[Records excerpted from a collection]
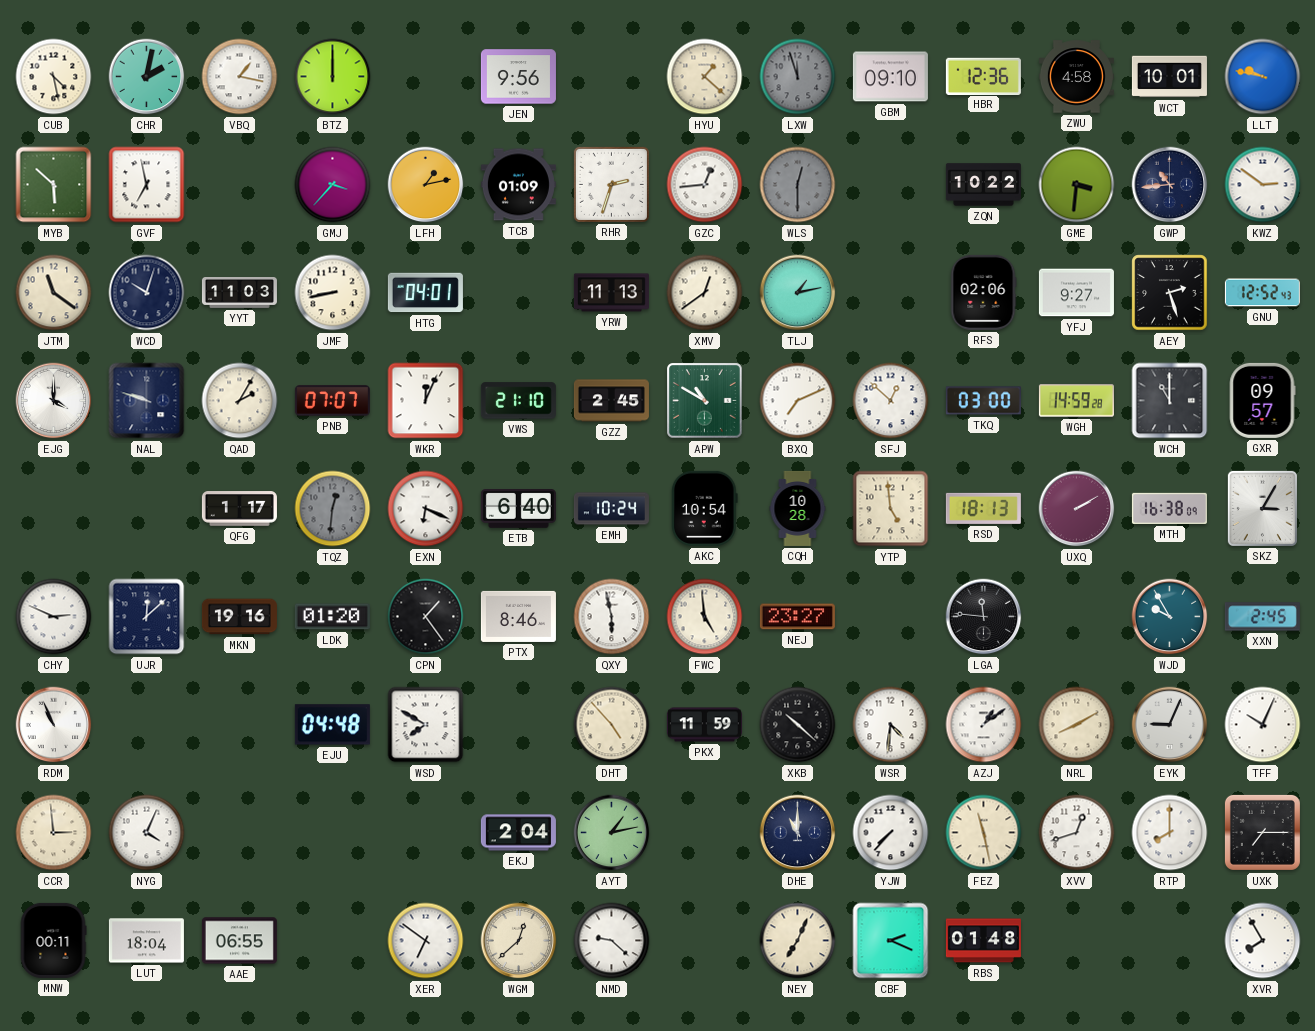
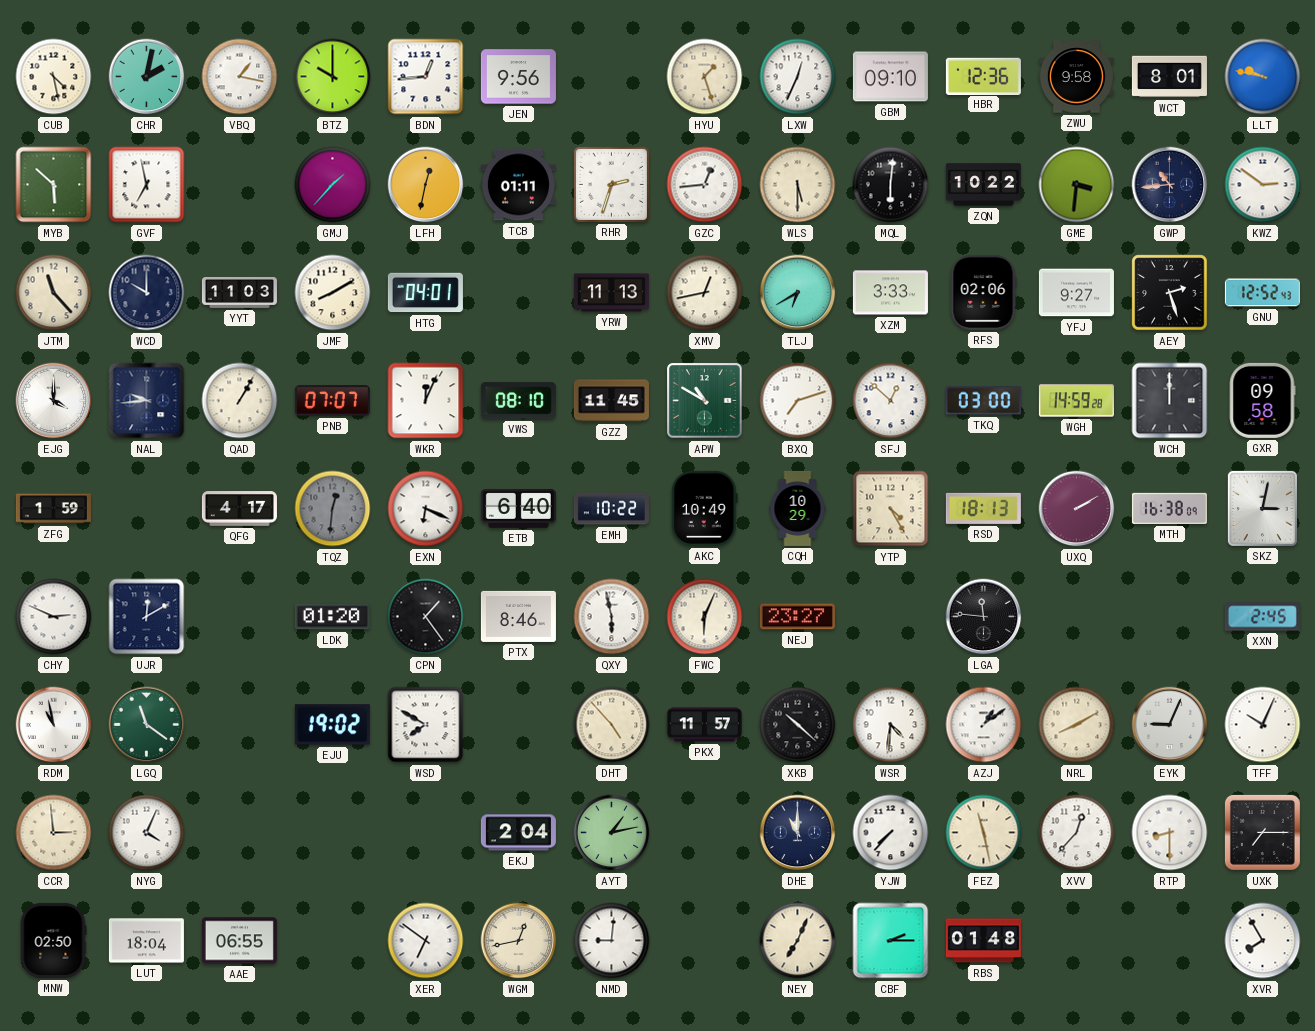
BTZ: 12:00 -> 10:00
BDN: none -> 12:44
HYU: 1:22 -> 1:27
LXW: 11:57 -> 12:34
LXW dial: grey -> white
ZWU: 4:58 -> 9:58
WCT: 10:01 -> 8:01
GMJ: 3:37 -> 1:37
LFH: 1:13 -> 12:32
TCB: 01:09 -> 01:11
WLS: 12:30 -> 5:30
WLS dial: grey -> cream
MQL: none -> 6:01
JTM: 11:21 -> 11:23
WCD: 10:03 -> 10:00
JMF: 8:43 -> 8:10
XMV: 12:39 -> 12:43
TLJ: 1:13 -> 6:40
XZM: none -> 3:33
NAL: 9:48 -> 9:44
QAD: 2:05 -> 1:05
VWS: 21:10 -> 08:10
GZZ: 2:45 -> 11:45
BXQ: 7:11 -> 7:12
WCH: 11:00 -> 12:00
GXR: 09:57 -> 09:58
ZFG: none -> 1:59
QFG: 1:17 -> 4:17
EMH: 10:24 -> 10:22
AKC: 10:54 -> 10:49
CQH: 10:28 -> 10:29
YTP: 4:59 -> 4:25
SKZ: 3:05 -> 3:02
UJR: 12:08 -> 12:10
MKN: 19:16 -> none
FWC: 4:59 -> 6:04
WJD: 9:55 -> none
RDM: 10:56 -> 10:58
LGQ: none -> 11:21
EJU: 04:48 -> 19:02
PKX: 11:59 -> 11:57
XVV: 12:42 -> 12:37
RTP: 8:00 -> 8:30
MNW: 00:11 -> 02:50
WGM: 12:38 -> 12:43
NMD: 9:22 -> 9:01
CBF: 2:19 -> 2:15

Task to complete:
Rewrite each line of the listing above as a JSON list of strings, one string per line, and omit the picture lines and any blank lines.

Solution to this exercise:
[
  "BTZ: 12:00 -> 10:00",
  "BDN: none -> 12:44",
  "HYU: 1:22 -> 1:27",
  "LXW: 11:57 -> 12:34",
  "LXW dial: grey -> white",
  "ZWU: 4:58 -> 9:58",
  "WCT: 10:01 -> 8:01",
  "GMJ: 3:37 -> 1:37",
  "LFH: 1:13 -> 12:32",
  "TCB: 01:09 -> 01:11",
  "WLS: 12:30 -> 5:30",
  "WLS dial: grey -> cream",
  "MQL: none -> 6:01",
  "JTM: 11:21 -> 11:23",
  "WCD: 10:03 -> 10:00",
  "JMF: 8:43 -> 8:10",
  "XMV: 12:39 -> 12:43",
  "TLJ: 1:13 -> 6:40",
  "XZM: none -> 3:33",
  "NAL: 9:48 -> 9:44",
  "QAD: 2:05 -> 1:05",
  "VWS: 21:10 -> 08:10",
  "GZZ: 2:45 -> 11:45",
  "BXQ: 7:11 -> 7:12",
  "WCH: 11:00 -> 12:00",
  "GXR: 09:57 -> 09:58",
  "ZFG: none -> 1:59",
  "QFG: 1:17 -> 4:17",
  "EMH: 10:24 -> 10:22",
  "AKC: 10:54 -> 10:49",
  "CQH: 10:28 -> 10:29",
  "YTP: 4:59 -> 4:25",
  "SKZ: 3:05 -> 3:02",
  "UJR: 12:08 -> 12:10",
  "MKN: 19:16 -> none",
  "FWC: 4:59 -> 6:04",
  "WJD: 9:55 -> none",
  "RDM: 10:56 -> 10:58",
  "LGQ: none -> 11:21",
  "EJU: 04:48 -> 19:02",
  "PKX: 11:59 -> 11:57",
  "XVV: 12:42 -> 12:37",
  "RTP: 8:00 -> 8:30",
  "MNW: 00:11 -> 02:50",
  "WGM: 12:38 -> 12:43",
  "NMD: 9:22 -> 9:01",
  "CBF: 2:19 -> 2:15"
]